» **PROBLEM**
Reproduce the lines below, changing each occurrence of "yellow plastic sign at center" to "yellow metal sign at center" and leaving all other text unaltered.

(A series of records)
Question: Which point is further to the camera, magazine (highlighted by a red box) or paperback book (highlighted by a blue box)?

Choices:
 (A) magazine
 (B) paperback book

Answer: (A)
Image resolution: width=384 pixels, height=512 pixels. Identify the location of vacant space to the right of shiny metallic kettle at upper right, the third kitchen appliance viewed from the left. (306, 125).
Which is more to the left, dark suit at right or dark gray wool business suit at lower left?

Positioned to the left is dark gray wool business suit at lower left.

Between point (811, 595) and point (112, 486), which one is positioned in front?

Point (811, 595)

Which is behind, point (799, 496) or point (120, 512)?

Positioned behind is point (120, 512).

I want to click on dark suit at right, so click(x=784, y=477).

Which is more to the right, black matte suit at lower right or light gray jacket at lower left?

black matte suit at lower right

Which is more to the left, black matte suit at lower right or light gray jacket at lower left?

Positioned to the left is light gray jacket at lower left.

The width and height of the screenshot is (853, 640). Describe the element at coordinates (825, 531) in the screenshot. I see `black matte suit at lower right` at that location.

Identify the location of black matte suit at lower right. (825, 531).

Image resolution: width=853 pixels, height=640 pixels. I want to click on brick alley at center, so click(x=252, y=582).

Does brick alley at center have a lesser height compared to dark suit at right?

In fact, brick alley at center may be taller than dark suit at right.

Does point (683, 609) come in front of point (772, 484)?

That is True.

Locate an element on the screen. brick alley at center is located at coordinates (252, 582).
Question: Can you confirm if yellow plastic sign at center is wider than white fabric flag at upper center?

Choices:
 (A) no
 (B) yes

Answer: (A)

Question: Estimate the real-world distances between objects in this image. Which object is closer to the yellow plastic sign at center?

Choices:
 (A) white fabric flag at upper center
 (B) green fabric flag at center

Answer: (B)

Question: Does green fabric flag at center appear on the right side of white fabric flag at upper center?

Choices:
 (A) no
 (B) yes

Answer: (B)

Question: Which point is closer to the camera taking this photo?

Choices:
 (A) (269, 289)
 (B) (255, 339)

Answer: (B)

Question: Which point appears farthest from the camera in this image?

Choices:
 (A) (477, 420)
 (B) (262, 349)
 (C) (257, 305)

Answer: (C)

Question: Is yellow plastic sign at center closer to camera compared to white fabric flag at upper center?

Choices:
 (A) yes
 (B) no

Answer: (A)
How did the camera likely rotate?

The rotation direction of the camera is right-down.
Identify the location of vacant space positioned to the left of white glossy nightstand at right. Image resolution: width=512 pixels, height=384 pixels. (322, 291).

» **WRITTEN ANSWER**
Question: Which point is further to the camera, magazine (highlighted by a red box) or paperback book (highlighted by a blue box)?

Choices:
 (A) magazine
 (B) paperback book

Answer: (A)
Image resolution: width=384 pixels, height=512 pixels. Identify the location of vacant space to the right of shiny metallic kettle at upper right, the third kitchen appliance viewed from the left. (306, 125).
Which is more to the left, dark suit at right or dark gray wool business suit at lower left?

Positioned to the left is dark gray wool business suit at lower left.

Between point (811, 595) and point (112, 486), which one is positioned in front?

Point (811, 595)

Which is behind, point (799, 496) or point (120, 512)?

Positioned behind is point (120, 512).

I want to click on dark suit at right, so click(x=784, y=477).

Which is more to the right, black matte suit at lower right or light gray jacket at lower left?

black matte suit at lower right

Which is more to the left, black matte suit at lower right or light gray jacket at lower left?

Positioned to the left is light gray jacket at lower left.

The width and height of the screenshot is (853, 640). Describe the element at coordinates (825, 531) in the screenshot. I see `black matte suit at lower right` at that location.

Identify the location of black matte suit at lower right. (825, 531).

Image resolution: width=853 pixels, height=640 pixels. I want to click on brick alley at center, so click(x=252, y=582).

Does brick alley at center have a lesser height compared to dark suit at right?

In fact, brick alley at center may be taller than dark suit at right.

Does point (683, 609) come in front of point (772, 484)?

That is True.

Locate an element on the screen. brick alley at center is located at coordinates (252, 582).
Question: Can you confirm if yellow metal sign at center is wider than white fabric flag at upper center?

Choices:
 (A) no
 (B) yes

Answer: (A)

Question: Estimate the real-world distances between objects in this image. Which object is closer to the yellow metal sign at center?

Choices:
 (A) white fabric flag at upper center
 (B) green fabric flag at center

Answer: (B)

Question: Does green fabric flag at center appear on the right side of white fabric flag at upper center?

Choices:
 (A) no
 (B) yes

Answer: (B)

Question: Which point is closer to the camera taking this photo?

Choices:
 (A) (269, 289)
 (B) (255, 339)

Answer: (B)

Question: Which point appears farthest from the camera in this image?

Choices:
 (A) (477, 420)
 (B) (262, 349)
 (C) (257, 305)

Answer: (C)

Question: Is yellow metal sign at center closer to camera compared to white fabric flag at upper center?

Choices:
 (A) yes
 (B) no

Answer: (A)
How did the camera likely rotate?

The rotation direction of the camera is right-down.
Identify the location of vacant space positioned to the left of white glossy nightstand at right. Image resolution: width=512 pixels, height=384 pixels. (322, 291).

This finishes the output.